▸ **WHAT THE EXERCISE ASKS**
Pictures stay out, but every line of the data is copied exactly.
--- EXCERPTED RECORDS ---
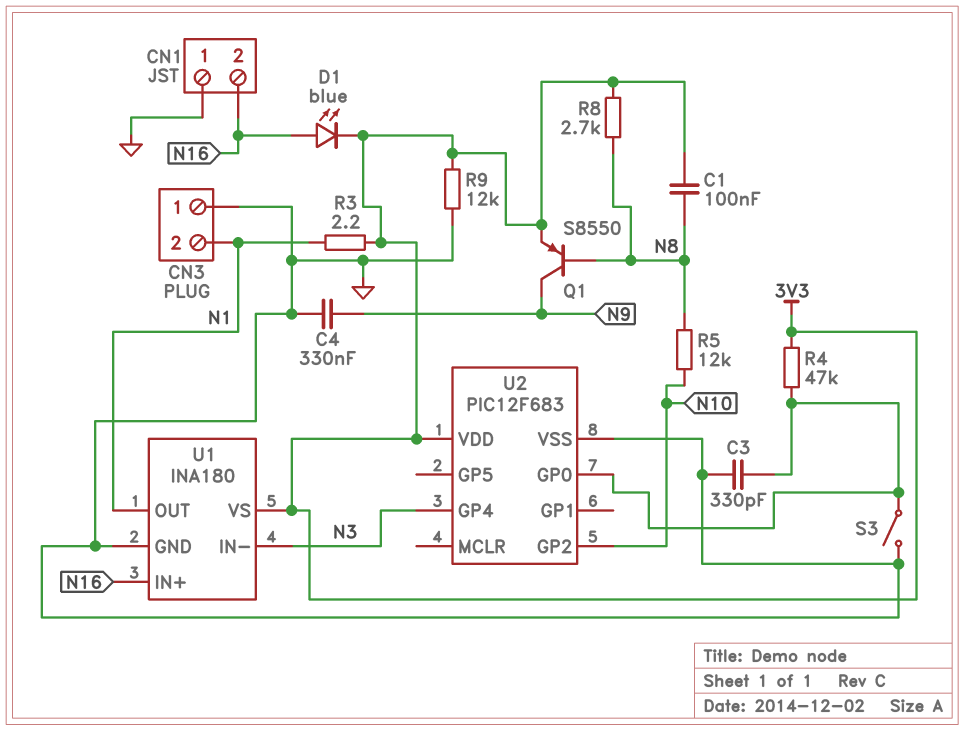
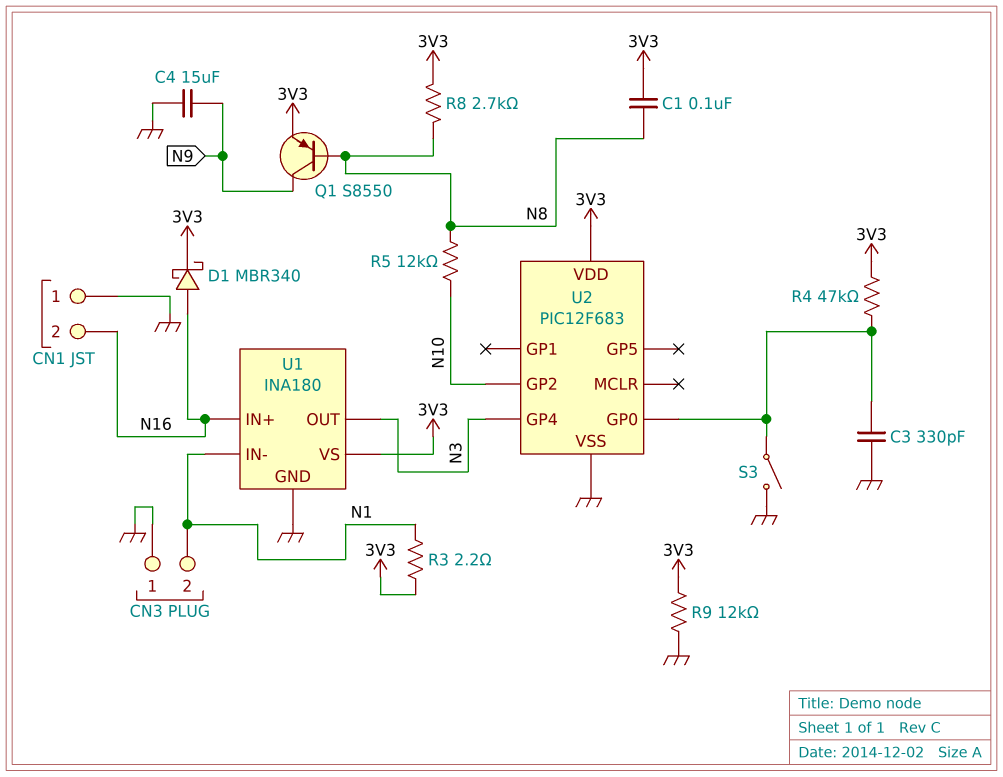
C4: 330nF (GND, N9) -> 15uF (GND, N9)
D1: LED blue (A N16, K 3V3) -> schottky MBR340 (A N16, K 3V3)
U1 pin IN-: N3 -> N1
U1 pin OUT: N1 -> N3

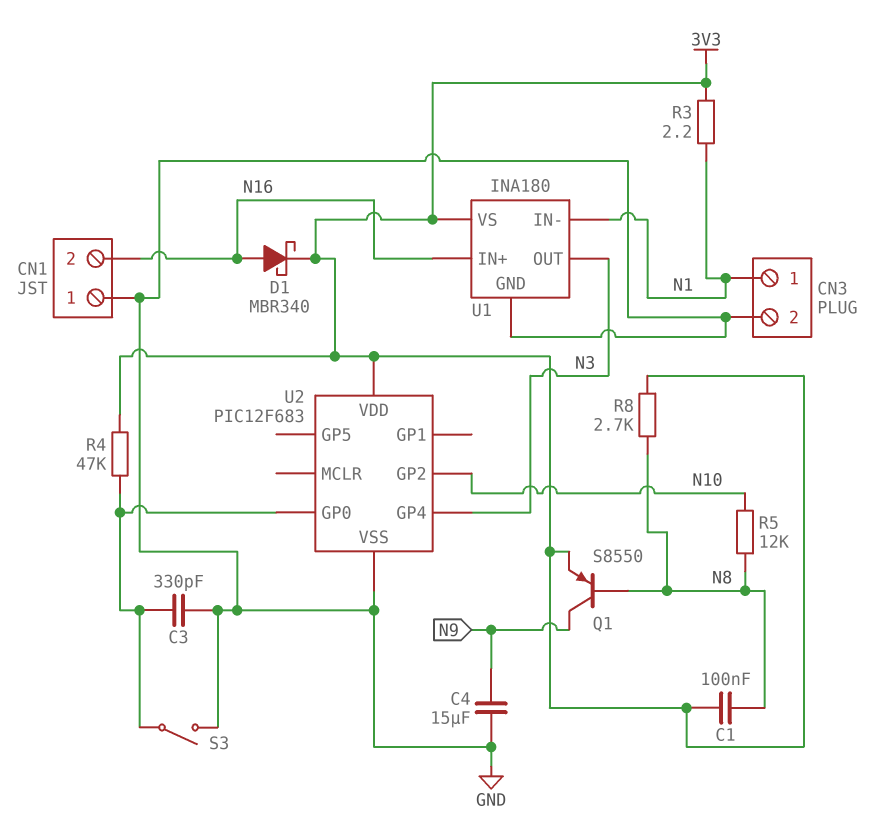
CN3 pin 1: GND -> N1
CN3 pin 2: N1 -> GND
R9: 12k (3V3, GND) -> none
---
▸ **RESPONSE**
C4: 330nF (GND, N9) -> 15uF (GND, N9)
D1: LED blue (A N16, K 3V3) -> schottky MBR340 (A N16, K 3V3)
U1 pin IN-: N3 -> N1
U1 pin OUT: N1 -> N3

CN3 pin 1: GND -> N1
CN3 pin 2: N1 -> GND
R9: 12k (3V3, GND) -> none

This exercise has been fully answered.